# Work order
Since the copy must hold text only, transcribe the data below exactly and omit the images.

# Input for this task
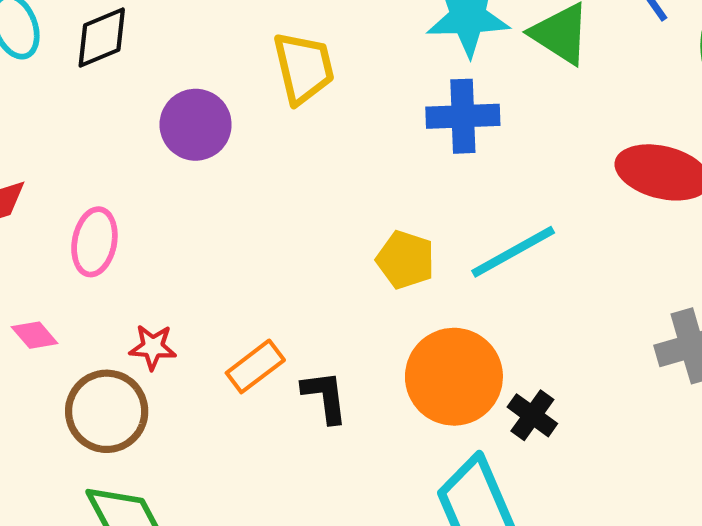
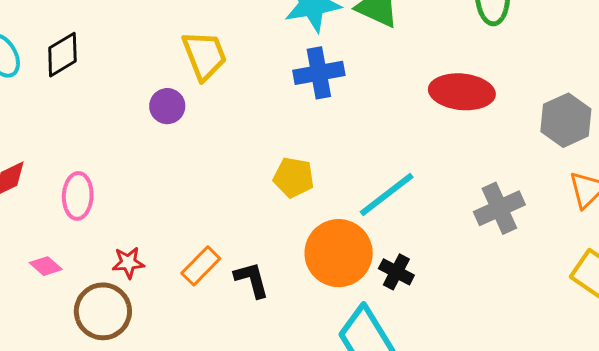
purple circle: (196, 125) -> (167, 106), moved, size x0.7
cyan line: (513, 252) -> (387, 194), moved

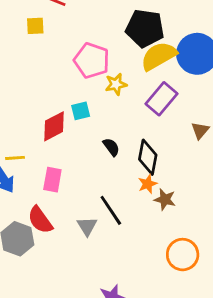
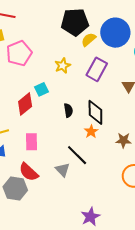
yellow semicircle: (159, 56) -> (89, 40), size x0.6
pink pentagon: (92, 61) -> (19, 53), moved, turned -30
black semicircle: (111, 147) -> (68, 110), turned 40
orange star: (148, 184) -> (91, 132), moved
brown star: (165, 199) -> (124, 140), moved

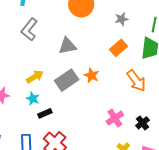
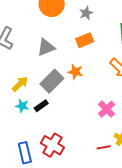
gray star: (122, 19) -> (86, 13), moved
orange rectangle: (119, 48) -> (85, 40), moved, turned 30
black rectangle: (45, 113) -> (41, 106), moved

# Problem solution
purple circle: (196, 125) -> (167, 106), moved, size x0.7
cyan line: (513, 252) -> (387, 194), moved

yellow semicircle: (159, 56) -> (89, 40), size x0.6
pink pentagon: (92, 61) -> (19, 53), moved, turned -30
black semicircle: (111, 147) -> (68, 110), turned 40
orange star: (148, 184) -> (91, 132), moved
brown star: (165, 199) -> (124, 140), moved

gray star: (122, 19) -> (86, 13), moved
orange rectangle: (119, 48) -> (85, 40), moved, turned 30
black rectangle: (45, 113) -> (41, 106), moved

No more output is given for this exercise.